Instructions to follow: Below are some records. Copy every line in them that holds "donut".

Data for analysis:
────────────────────

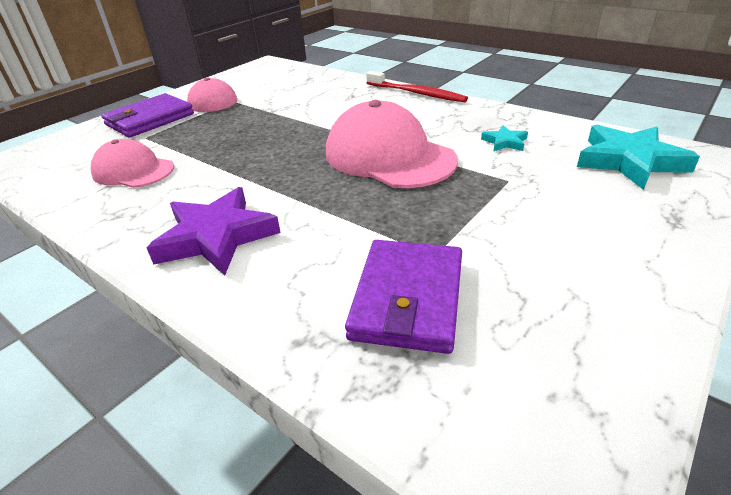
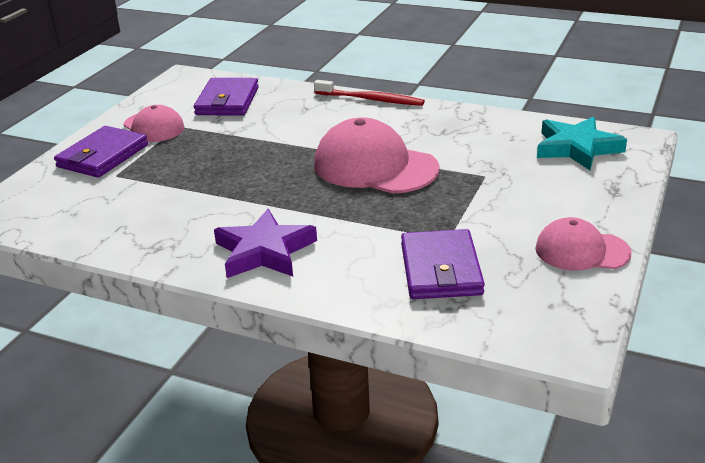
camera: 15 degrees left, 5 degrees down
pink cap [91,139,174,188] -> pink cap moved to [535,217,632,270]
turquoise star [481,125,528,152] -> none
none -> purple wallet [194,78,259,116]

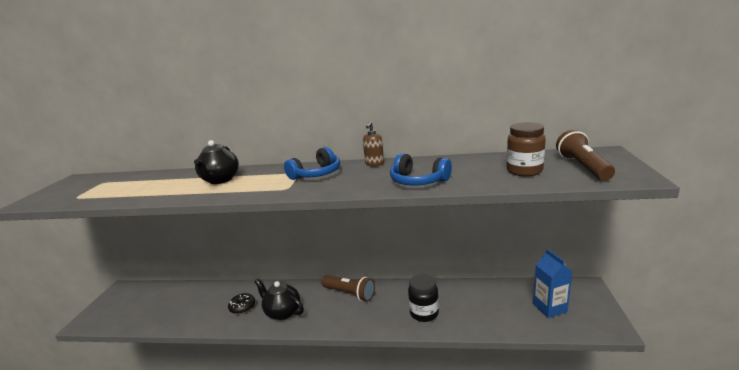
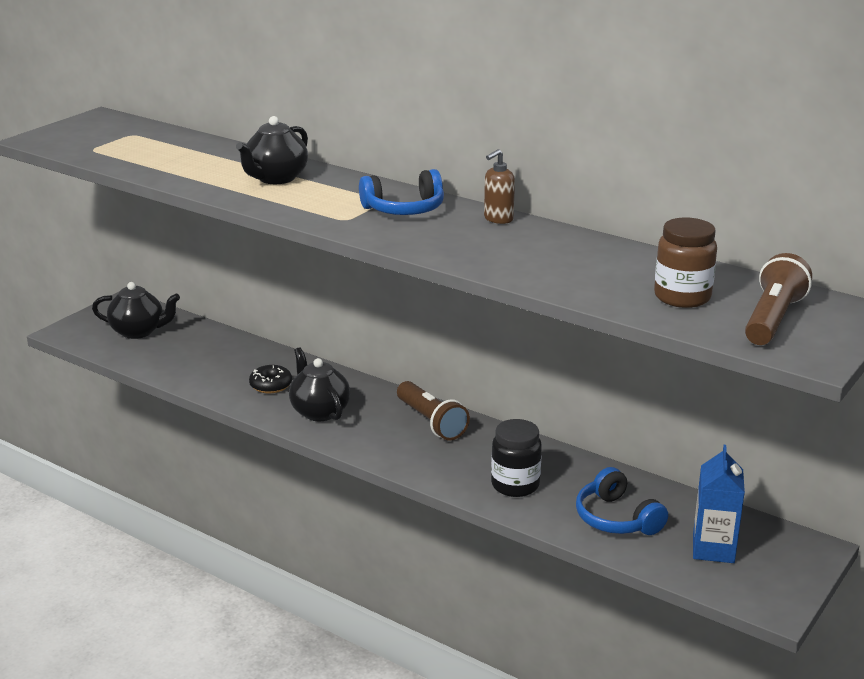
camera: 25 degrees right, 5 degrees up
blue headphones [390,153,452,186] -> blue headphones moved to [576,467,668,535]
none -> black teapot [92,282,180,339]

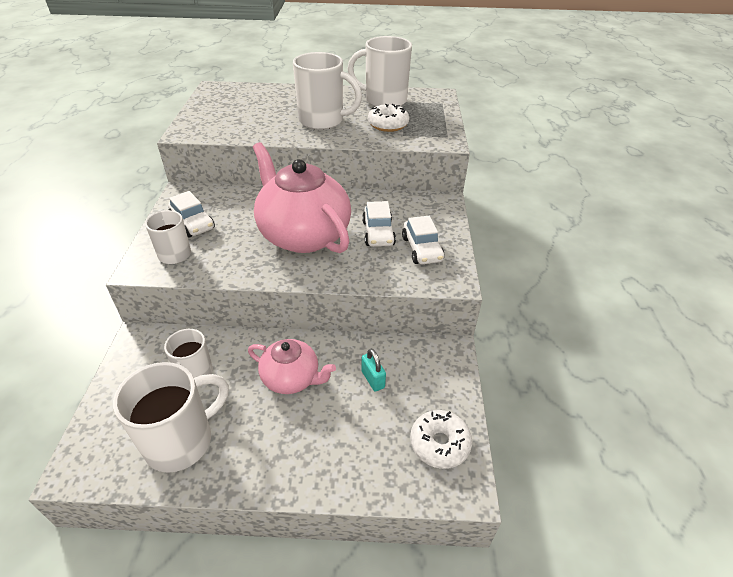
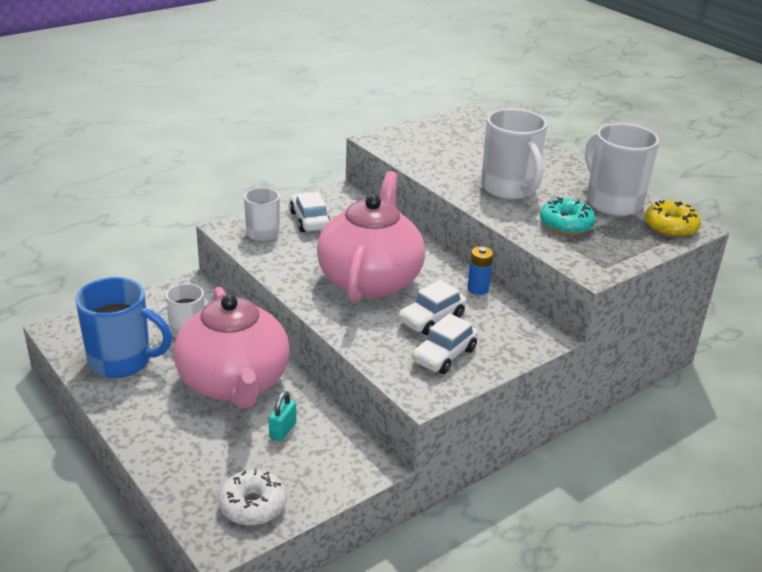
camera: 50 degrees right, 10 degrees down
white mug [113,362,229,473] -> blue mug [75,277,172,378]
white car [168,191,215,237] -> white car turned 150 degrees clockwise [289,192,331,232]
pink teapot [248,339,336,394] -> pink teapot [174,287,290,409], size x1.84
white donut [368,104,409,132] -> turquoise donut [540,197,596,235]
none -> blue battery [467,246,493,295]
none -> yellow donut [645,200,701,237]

────────────────────

Problem solution:
white donut [368,104,409,132] -> turquoise donut [540,197,596,235]
none -> yellow donut [645,200,701,237]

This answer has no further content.